§ **Data provided**:
────────────────

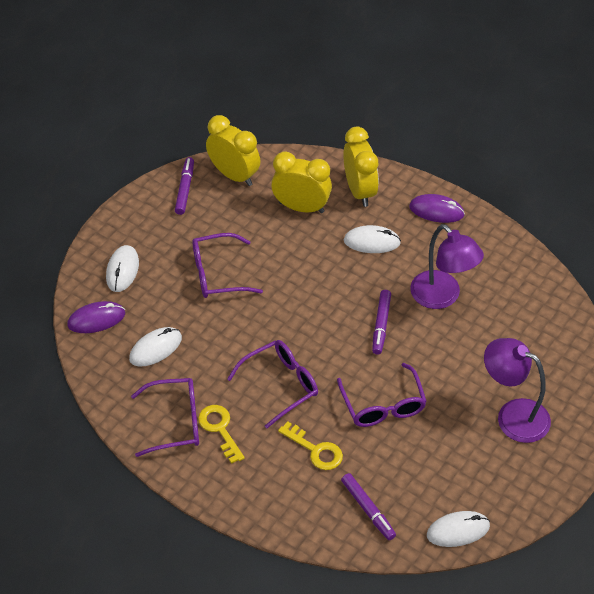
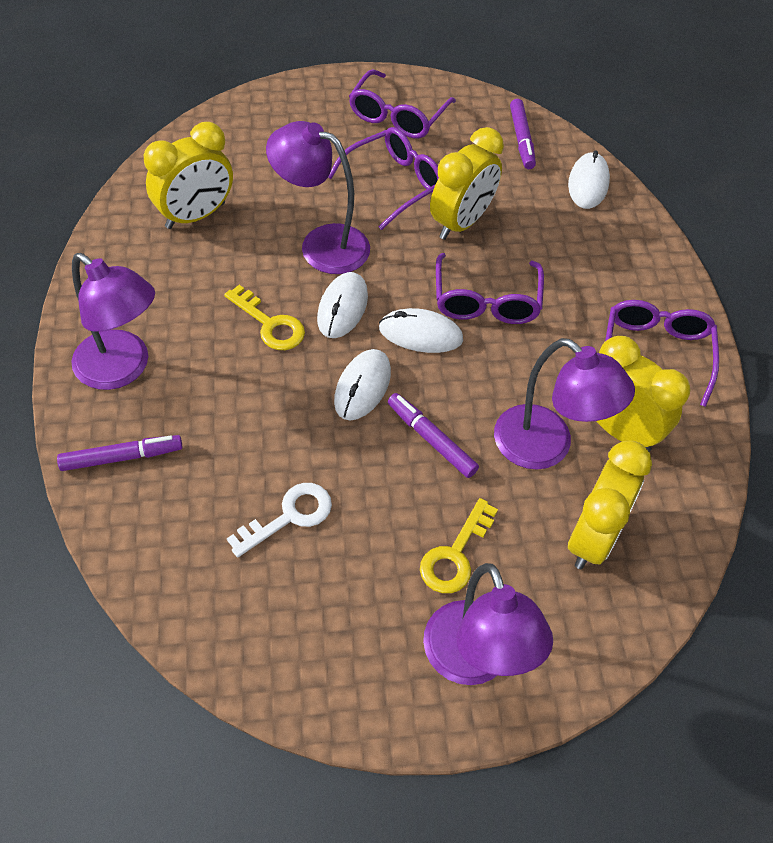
purple lamp: 2 -> 4
purple mouse: 2 -> 0
white key: 0 -> 1
yellow clock: 3 -> 4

────────────────

§ **Instructions for the task**:
Return the full set of lines above word for word and with no pictures.

§ **Result**:
purple lamp: 2 -> 4
purple mouse: 2 -> 0
white key: 0 -> 1
yellow clock: 3 -> 4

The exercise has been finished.